[Stored records]
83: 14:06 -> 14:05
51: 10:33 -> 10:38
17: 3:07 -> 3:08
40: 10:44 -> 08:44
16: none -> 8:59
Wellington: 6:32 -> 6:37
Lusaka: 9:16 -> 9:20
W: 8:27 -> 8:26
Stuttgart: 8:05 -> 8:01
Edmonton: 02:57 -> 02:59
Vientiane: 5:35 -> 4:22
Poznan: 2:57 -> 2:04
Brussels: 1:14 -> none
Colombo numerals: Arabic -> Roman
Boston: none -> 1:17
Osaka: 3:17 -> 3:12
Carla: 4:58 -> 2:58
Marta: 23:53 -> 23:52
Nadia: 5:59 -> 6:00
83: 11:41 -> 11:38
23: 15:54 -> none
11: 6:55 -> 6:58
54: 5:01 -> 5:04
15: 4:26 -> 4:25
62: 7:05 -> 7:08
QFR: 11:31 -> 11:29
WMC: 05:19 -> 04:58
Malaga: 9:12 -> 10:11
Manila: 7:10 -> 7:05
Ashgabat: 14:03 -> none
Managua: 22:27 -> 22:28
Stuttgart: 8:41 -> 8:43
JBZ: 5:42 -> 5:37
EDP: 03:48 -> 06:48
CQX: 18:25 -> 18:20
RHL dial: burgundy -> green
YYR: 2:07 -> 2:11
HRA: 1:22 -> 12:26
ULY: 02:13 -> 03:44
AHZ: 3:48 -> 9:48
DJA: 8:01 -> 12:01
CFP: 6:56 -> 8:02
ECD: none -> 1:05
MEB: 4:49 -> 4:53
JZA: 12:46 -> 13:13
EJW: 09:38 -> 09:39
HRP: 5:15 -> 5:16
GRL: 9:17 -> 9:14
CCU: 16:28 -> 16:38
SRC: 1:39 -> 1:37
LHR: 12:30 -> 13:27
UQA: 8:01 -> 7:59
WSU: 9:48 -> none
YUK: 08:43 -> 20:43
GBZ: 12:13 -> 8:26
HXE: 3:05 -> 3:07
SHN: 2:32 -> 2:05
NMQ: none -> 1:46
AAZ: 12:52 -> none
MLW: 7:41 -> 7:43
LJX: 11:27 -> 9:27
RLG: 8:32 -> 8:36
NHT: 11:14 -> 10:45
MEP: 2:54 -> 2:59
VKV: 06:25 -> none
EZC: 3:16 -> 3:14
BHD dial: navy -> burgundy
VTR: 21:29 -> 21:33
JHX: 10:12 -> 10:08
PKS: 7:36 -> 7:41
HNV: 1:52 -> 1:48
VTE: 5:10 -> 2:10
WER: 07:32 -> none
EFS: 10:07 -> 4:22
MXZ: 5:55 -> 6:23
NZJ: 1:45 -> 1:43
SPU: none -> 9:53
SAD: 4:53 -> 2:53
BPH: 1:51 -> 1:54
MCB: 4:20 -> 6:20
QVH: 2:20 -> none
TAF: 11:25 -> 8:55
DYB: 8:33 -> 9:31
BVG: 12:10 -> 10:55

TASK OBJECTIVE →
Lay out every one of the records above as a Markdown table with two columns, Row and Entry. Number each row and leave out any blank lines.

EXERCISE RESULT →
| Row | Entry |
|---|---|
| 1 | 83: 14:06 -> 14:05 |
| 2 | 51: 10:33 -> 10:38 |
| 3 | 17: 3:07 -> 3:08 |
| 4 | 40: 10:44 -> 08:44 |
| 5 | 16: none -> 8:59 |
| 6 | Wellington: 6:32 -> 6:37 |
| 7 | Lusaka: 9:16 -> 9:20 |
| 8 | W: 8:27 -> 8:26 |
| 9 | Stuttgart: 8:05 -> 8:01 |
| 10 | Edmonton: 02:57 -> 02:59 |
| 11 | Vientiane: 5:35 -> 4:22 |
| 12 | Poznan: 2:57 -> 2:04 |
| 13 | Brussels: 1:14 -> none |
| 14 | Colombo numerals: Arabic -> Roman |
| 15 | Boston: none -> 1:17 |
| 16 | Osaka: 3:17 -> 3:12 |
| 17 | Carla: 4:58 -> 2:58 |
| 18 | Marta: 23:53 -> 23:52 |
| 19 | Nadia: 5:59 -> 6:00 |
| 20 | 83: 11:41 -> 11:38 |
| 21 | 23: 15:54 -> none |
| 22 | 11: 6:55 -> 6:58 |
| 23 | 54: 5:01 -> 5:04 |
| 24 | 15: 4:26 -> 4:25 |
| 25 | 62: 7:05 -> 7:08 |
| 26 | QFR: 11:31 -> 11:29 |
| 27 | WMC: 05:19 -> 04:58 |
| 28 | Malaga: 9:12 -> 10:11 |
| 29 | Manila: 7:10 -> 7:05 |
| 30 | Ashgabat: 14:03 -> none |
| 31 | Managua: 22:27 -> 22:28 |
| 32 | Stuttgart: 8:41 -> 8:43 |
| 33 | JBZ: 5:42 -> 5:37 |
| 34 | EDP: 03:48 -> 06:48 |
| 35 | CQX: 18:25 -> 18:20 |
| 36 | RHL dial: burgundy -> green |
| 37 | YYR: 2:07 -> 2:11 |
| 38 | HRA: 1:22 -> 12:26 |
| 39 | ULY: 02:13 -> 03:44 |
| 40 | AHZ: 3:48 -> 9:48 |
| 41 | DJA: 8:01 -> 12:01 |
| 42 | CFP: 6:56 -> 8:02 |
| 43 | ECD: none -> 1:05 |
| 44 | MEB: 4:49 -> 4:53 |
| 45 | JZA: 12:46 -> 13:13 |
| 46 | EJW: 09:38 -> 09:39 |
| 47 | HRP: 5:15 -> 5:16 |
| 48 | GRL: 9:17 -> 9:14 |
| 49 | CCU: 16:28 -> 16:38 |
| 50 | SRC: 1:39 -> 1:37 |
| 51 | LHR: 12:30 -> 13:27 |
| 52 | UQA: 8:01 -> 7:59 |
| 53 | WSU: 9:48 -> none |
| 54 | YUK: 08:43 -> 20:43 |
| 55 | GBZ: 12:13 -> 8:26 |
| 56 | HXE: 3:05 -> 3:07 |
| 57 | SHN: 2:32 -> 2:05 |
| 58 | NMQ: none -> 1:46 |
| 59 | AAZ: 12:52 -> none |
| 60 | MLW: 7:41 -> 7:43 |
| 61 | LJX: 11:27 -> 9:27 |
| 62 | RLG: 8:32 -> 8:36 |
| 63 | NHT: 11:14 -> 10:45 |
| 64 | MEP: 2:54 -> 2:59 |
| 65 | VKV: 06:25 -> none |
| 66 | EZC: 3:16 -> 3:14 |
| 67 | BHD dial: navy -> burgundy |
| 68 | VTR: 21:29 -> 21:33 |
| 69 | JHX: 10:12 -> 10:08 |
| 70 | PKS: 7:36 -> 7:41 |
| 71 | HNV: 1:52 -> 1:48 |
| 72 | VTE: 5:10 -> 2:10 |
| 73 | WER: 07:32 -> none |
| 74 | EFS: 10:07 -> 4:22 |
| 75 | MXZ: 5:55 -> 6:23 |
| 76 | NZJ: 1:45 -> 1:43 |
| 77 | SPU: none -> 9:53 |
| 78 | SAD: 4:53 -> 2:53 |
| 79 | BPH: 1:51 -> 1:54 |
| 80 | MCB: 4:20 -> 6:20 |
| 81 | QVH: 2:20 -> none |
| 82 | TAF: 11:25 -> 8:55 |
| 83 | DYB: 8:33 -> 9:31 |
| 84 | BVG: 12:10 -> 10:55 |